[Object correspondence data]
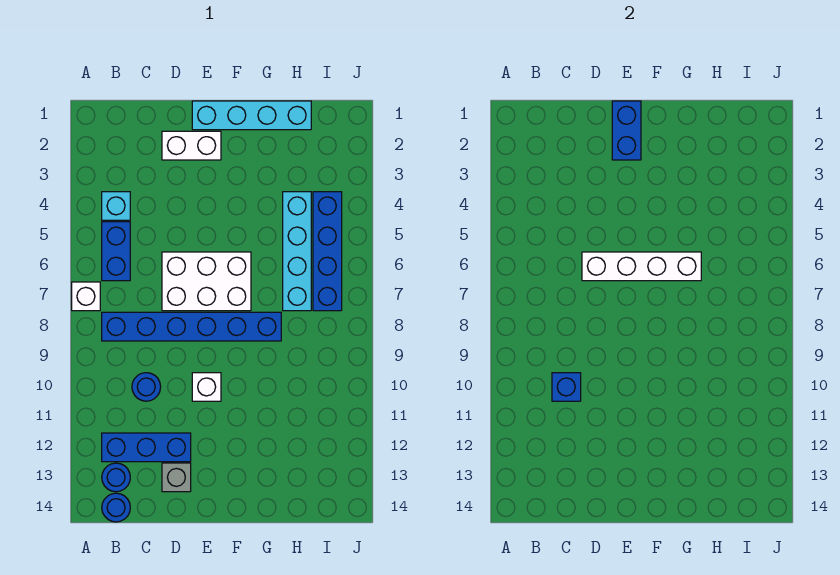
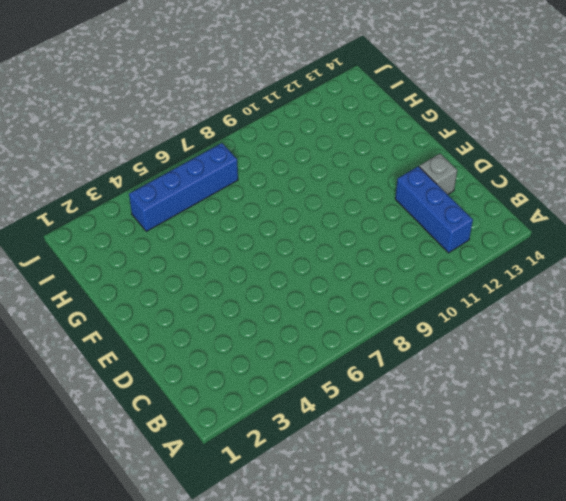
none -> white brick A7 level 1
none -> cyan brick B4 level 1
none -> blue brick B5:B6 level 1

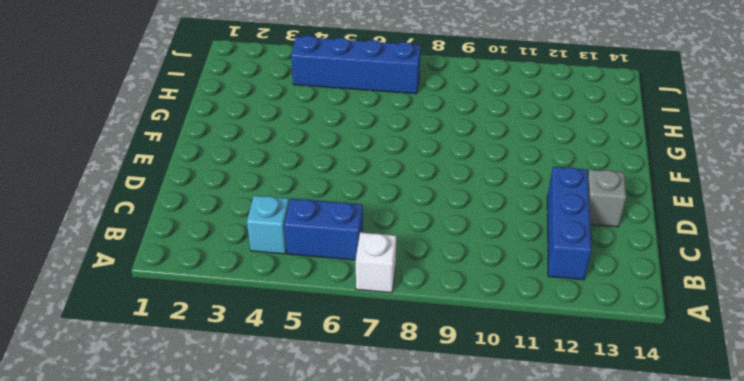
none -> blue brick B8:G8 level 1
none -> blue round brick B13 level 1
none -> blue round brick B14 level 1

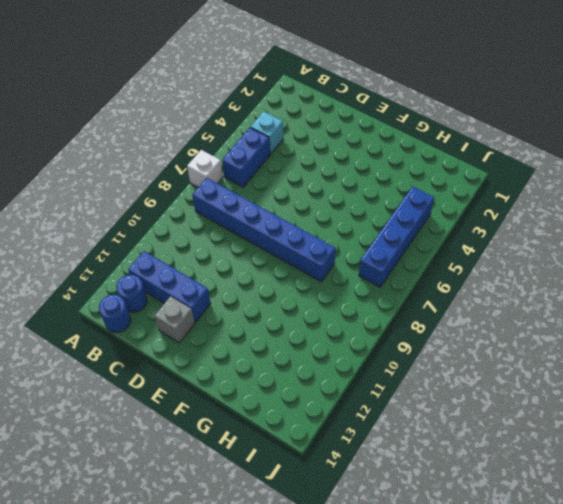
none -> blue round brick C10 level 1
none -> white brick D2:E2 level 1
none -> white brick D6:F7 level 1

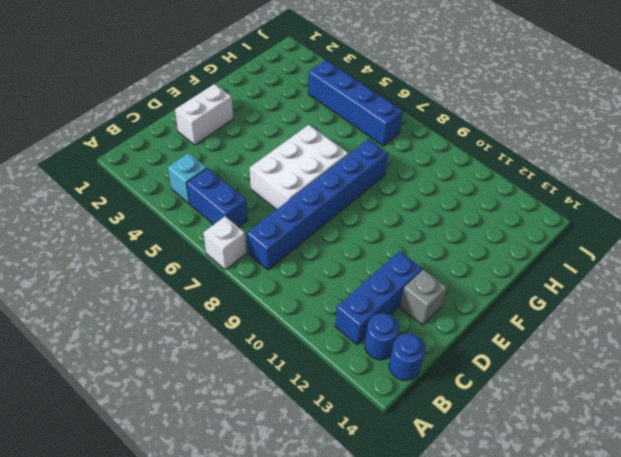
none -> blue round brick C10 level 1
none -> cyan brick E1:H1 level 1
none -> white brick E10 level 1

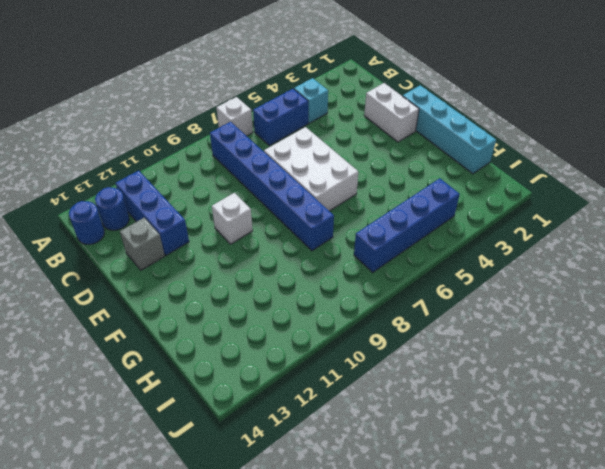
none -> blue round brick C10 level 1
none -> cyan brick H4:H7 level 1
none -> blue brick C10 level 2

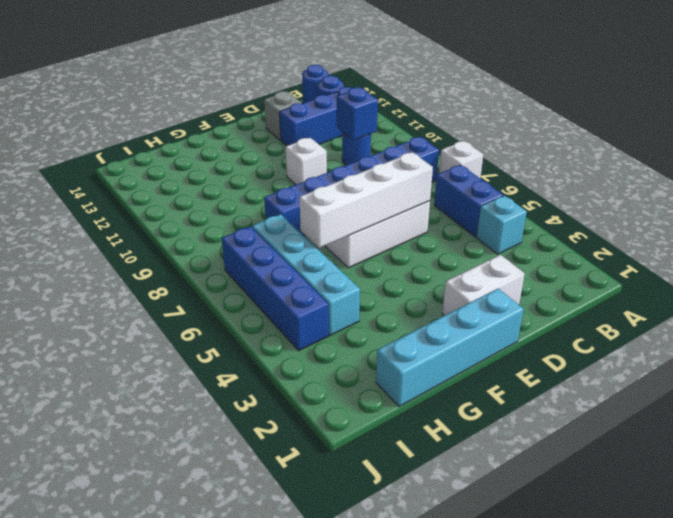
none -> blue brick E1:E2 level 2

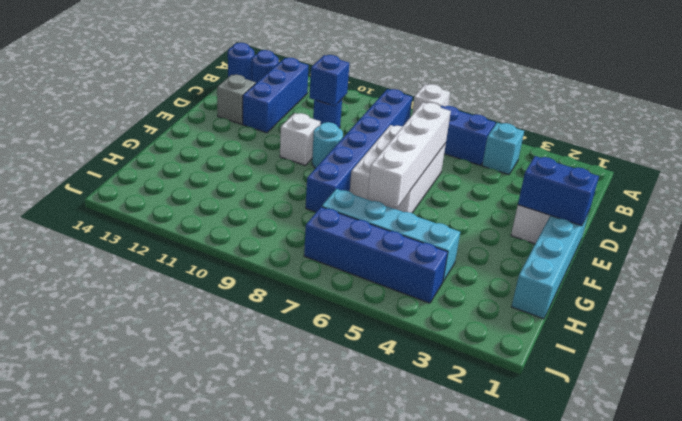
cyan round brick E9 level 1 -> none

■ TASK DETAILS
The records above are to be duplicated exactly, pictures left out.

■ EXPECTED ANSWER
none -> white brick A7 level 1
none -> cyan brick B4 level 1
none -> blue brick B5:B6 level 1

none -> blue brick B8:G8 level 1
none -> blue round brick B13 level 1
none -> blue round brick B14 level 1

none -> blue round brick C10 level 1
none -> white brick D2:E2 level 1
none -> white brick D6:F7 level 1

none -> blue round brick C10 level 1
none -> cyan brick E1:H1 level 1
none -> white brick E10 level 1

none -> blue round brick C10 level 1
none -> cyan brick H4:H7 level 1
none -> blue brick C10 level 2

none -> blue brick E1:E2 level 2

cyan round brick E9 level 1 -> none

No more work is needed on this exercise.